Data provided START
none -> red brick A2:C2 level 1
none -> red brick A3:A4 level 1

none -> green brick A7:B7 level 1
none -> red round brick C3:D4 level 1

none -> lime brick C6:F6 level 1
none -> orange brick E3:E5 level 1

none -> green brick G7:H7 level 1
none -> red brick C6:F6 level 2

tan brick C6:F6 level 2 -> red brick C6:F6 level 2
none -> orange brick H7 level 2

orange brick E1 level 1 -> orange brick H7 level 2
Data provided END
Data provided START
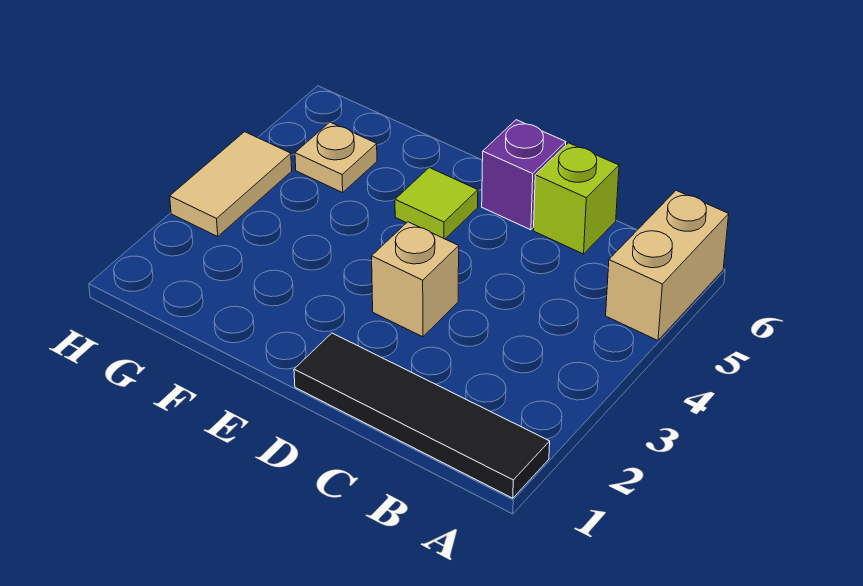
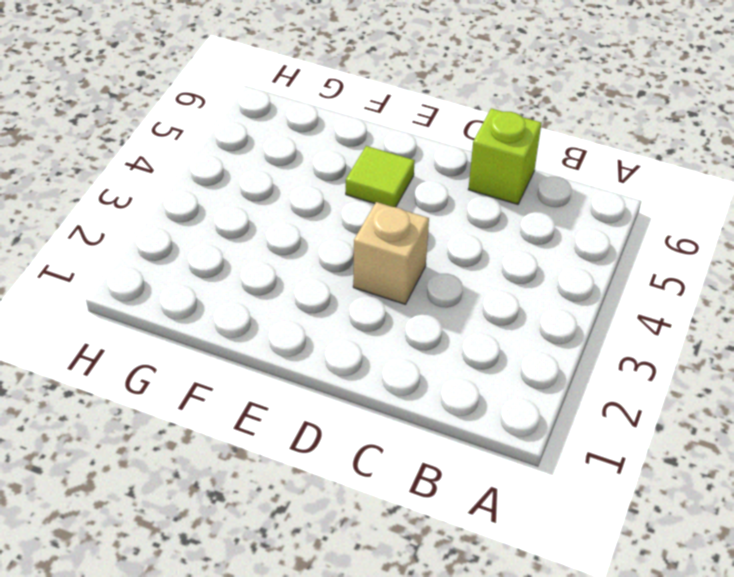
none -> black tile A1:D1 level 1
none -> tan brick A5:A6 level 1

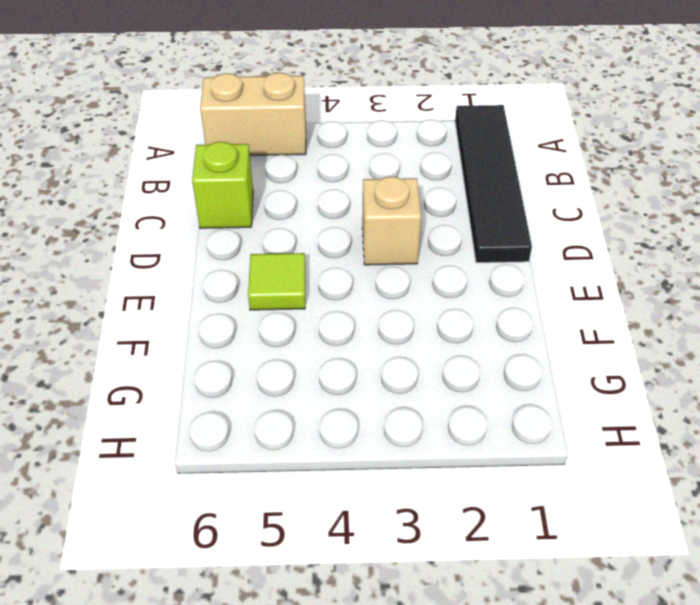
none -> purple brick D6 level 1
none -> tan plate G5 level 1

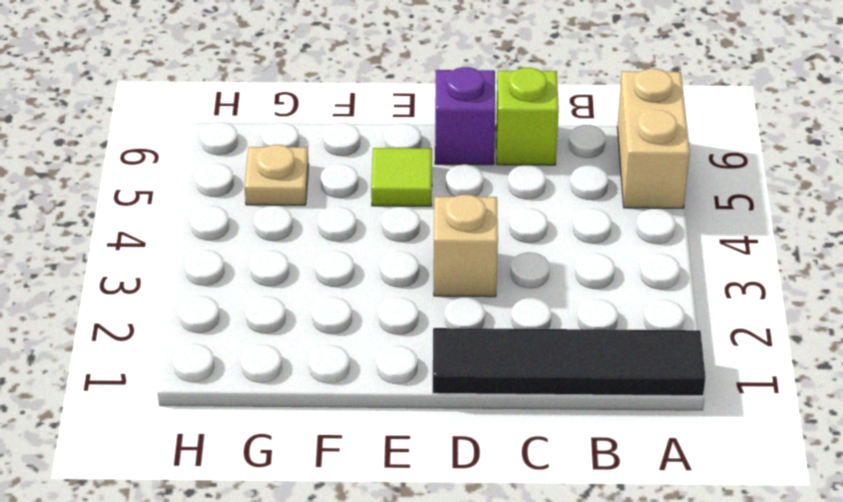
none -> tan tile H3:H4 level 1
Data provided END
Data provided START
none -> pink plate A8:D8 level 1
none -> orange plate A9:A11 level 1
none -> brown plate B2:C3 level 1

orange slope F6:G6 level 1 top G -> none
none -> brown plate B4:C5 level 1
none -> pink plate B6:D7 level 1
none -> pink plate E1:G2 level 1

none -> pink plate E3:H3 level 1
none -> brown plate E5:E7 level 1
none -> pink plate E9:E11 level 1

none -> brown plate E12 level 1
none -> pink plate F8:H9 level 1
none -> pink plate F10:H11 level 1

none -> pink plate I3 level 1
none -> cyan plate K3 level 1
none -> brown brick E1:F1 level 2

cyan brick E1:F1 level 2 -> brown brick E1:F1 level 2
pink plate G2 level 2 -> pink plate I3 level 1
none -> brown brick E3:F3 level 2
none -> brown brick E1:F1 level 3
Data provided END
(Activity): Above are some records. Output exactly the lines from the one that contains "none -> purple brick D6 level 1" to the one that contains "none -> tan tile H3:H4 level 1", keeping both, and omit the pictures.

(Solution to this task):
none -> purple brick D6 level 1
none -> tan plate G5 level 1

none -> tan tile H3:H4 level 1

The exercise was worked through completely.